**YOUR TASK:**
Copy out each line below in which the string "spray" appears.

===== EXCERPTED DATA =====

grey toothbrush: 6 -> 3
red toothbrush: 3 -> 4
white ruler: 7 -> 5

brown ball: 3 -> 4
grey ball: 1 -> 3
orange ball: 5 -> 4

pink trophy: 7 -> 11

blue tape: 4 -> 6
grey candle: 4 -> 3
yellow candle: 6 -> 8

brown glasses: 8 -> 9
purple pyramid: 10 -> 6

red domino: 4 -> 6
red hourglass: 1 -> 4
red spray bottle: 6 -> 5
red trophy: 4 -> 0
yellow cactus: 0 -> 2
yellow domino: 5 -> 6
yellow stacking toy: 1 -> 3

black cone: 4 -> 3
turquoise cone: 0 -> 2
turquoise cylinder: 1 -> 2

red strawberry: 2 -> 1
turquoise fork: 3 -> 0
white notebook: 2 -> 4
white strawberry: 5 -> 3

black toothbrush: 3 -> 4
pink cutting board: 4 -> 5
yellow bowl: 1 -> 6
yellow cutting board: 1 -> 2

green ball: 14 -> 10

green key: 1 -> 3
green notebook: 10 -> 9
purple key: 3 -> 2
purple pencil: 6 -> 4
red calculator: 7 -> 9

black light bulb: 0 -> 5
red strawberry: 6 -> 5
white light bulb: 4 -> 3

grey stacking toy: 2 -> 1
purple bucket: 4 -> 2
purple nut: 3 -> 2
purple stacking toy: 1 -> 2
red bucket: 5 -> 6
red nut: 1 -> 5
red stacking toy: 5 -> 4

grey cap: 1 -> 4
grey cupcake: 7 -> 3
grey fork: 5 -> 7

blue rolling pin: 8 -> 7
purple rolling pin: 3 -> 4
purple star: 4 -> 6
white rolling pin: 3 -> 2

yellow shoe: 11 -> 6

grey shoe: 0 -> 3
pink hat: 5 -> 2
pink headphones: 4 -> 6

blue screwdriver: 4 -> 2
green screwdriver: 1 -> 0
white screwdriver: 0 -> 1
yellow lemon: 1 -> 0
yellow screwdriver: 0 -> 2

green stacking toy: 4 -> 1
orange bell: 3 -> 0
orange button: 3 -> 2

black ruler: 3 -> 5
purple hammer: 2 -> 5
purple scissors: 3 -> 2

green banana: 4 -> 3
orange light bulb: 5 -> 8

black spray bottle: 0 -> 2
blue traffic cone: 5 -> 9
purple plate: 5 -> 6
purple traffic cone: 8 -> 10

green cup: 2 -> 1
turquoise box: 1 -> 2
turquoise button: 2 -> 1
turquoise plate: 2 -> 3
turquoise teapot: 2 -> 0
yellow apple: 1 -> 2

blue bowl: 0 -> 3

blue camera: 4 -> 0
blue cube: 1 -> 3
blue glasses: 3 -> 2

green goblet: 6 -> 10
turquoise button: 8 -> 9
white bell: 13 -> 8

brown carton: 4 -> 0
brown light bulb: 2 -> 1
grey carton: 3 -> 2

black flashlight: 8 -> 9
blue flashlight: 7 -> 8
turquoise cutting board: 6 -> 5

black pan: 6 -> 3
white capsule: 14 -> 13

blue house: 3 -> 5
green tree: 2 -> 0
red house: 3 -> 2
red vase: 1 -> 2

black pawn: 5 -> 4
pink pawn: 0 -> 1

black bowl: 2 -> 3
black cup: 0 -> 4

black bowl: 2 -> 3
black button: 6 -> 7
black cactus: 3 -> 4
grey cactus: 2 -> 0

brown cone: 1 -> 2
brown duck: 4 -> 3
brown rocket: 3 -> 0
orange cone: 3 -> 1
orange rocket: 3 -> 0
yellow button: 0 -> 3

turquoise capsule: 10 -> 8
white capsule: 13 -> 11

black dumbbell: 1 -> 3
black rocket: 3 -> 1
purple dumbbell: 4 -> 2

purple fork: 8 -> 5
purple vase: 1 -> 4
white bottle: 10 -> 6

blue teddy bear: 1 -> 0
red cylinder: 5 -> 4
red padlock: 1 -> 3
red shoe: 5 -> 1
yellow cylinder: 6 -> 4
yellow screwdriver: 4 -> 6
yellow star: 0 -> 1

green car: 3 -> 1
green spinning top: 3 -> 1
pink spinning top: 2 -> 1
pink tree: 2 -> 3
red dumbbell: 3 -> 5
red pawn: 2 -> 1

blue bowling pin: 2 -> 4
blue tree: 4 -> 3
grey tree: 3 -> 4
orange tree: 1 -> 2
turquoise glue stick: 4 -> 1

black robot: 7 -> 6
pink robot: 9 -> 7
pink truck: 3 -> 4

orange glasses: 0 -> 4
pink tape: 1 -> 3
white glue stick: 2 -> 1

=====

**OUTPUT FOR THIS EXERCISE:**
red spray bottle: 6 -> 5
black spray bottle: 0 -> 2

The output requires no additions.